Spatial reasoning data
-=-=-
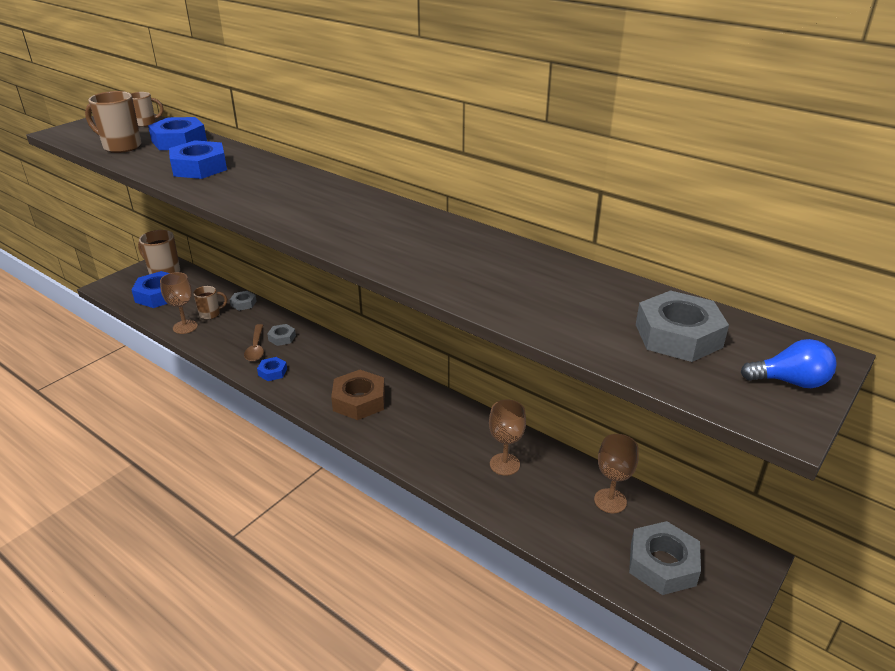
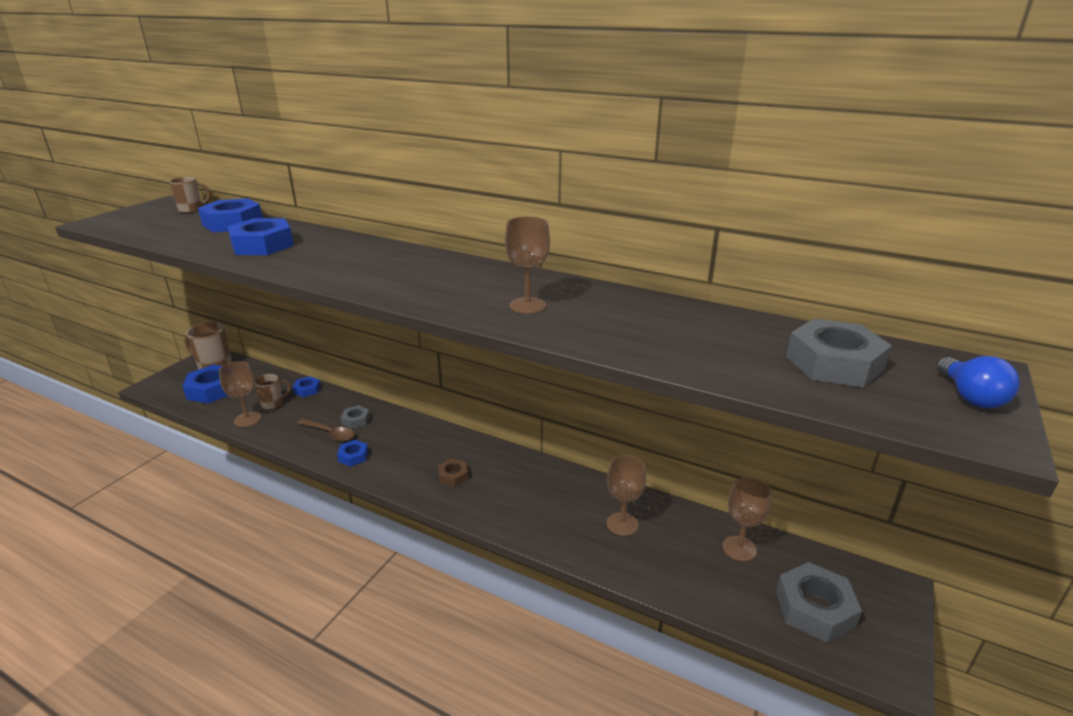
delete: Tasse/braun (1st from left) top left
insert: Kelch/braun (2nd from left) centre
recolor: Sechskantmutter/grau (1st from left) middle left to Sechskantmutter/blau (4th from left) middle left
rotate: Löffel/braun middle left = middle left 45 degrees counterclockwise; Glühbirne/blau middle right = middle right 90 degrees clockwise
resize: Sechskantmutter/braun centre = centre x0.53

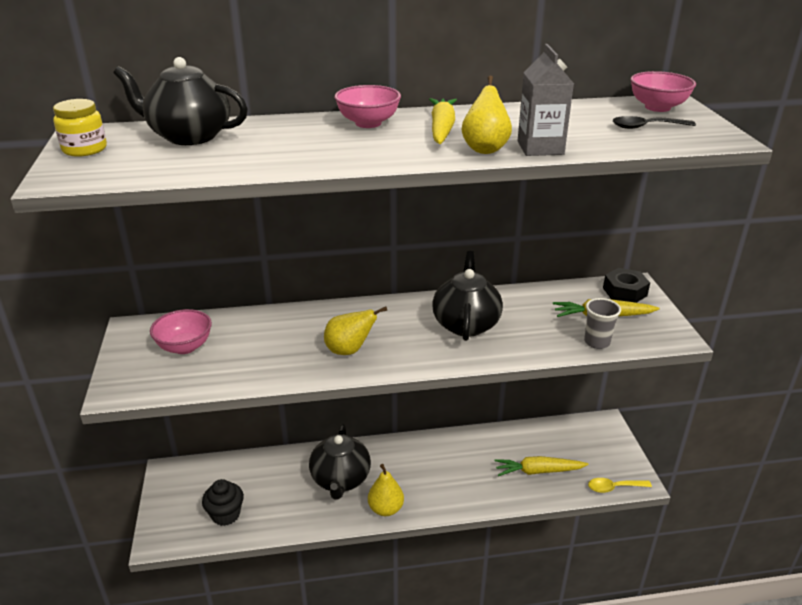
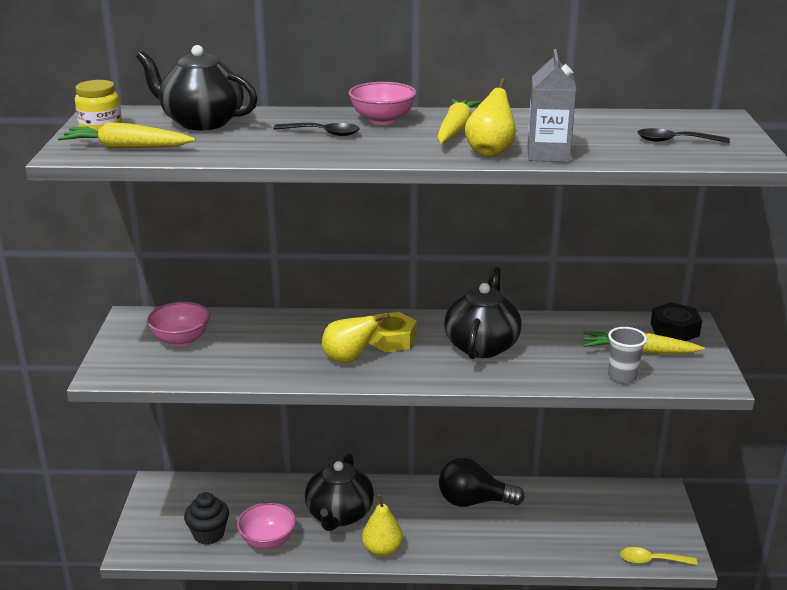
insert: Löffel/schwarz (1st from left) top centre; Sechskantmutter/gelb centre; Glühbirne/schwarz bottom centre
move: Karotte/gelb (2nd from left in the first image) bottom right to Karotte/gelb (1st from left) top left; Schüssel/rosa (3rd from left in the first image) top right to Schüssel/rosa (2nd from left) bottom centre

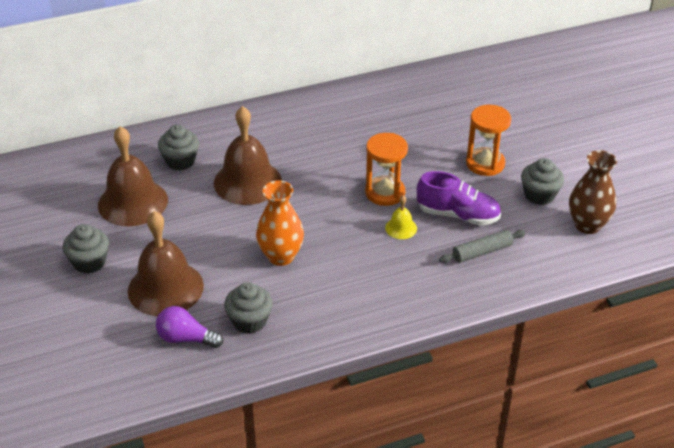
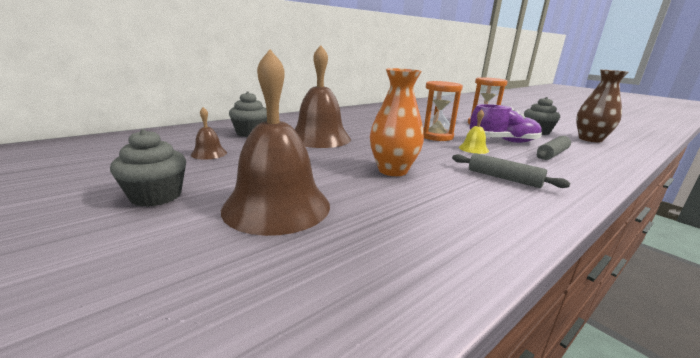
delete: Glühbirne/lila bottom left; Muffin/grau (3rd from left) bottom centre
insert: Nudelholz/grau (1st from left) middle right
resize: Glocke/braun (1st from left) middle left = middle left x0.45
-=-=-
Directions for this task — Out of the data above, return each line where the word "centre" can be found.

Written answer —
insert: Kelch/braun (2nd from left) centre
resize: Sechskantmutter/braun centre = centre x0.53
insert: Löffel/schwarz (1st from left) top centre; Sechskantmutter/gelb centre; Glühbirne/schwarz bottom centre
move: Karotte/gelb (2nd from left in the first image) bottom right to Karotte/gelb (1st from left) top left; Schüssel/rosa (3rd from left in the first image) top right to Schüssel/rosa (2nd from left) bottom centre
delete: Glühbirne/lila bottom left; Muffin/grau (3rd from left) bottom centre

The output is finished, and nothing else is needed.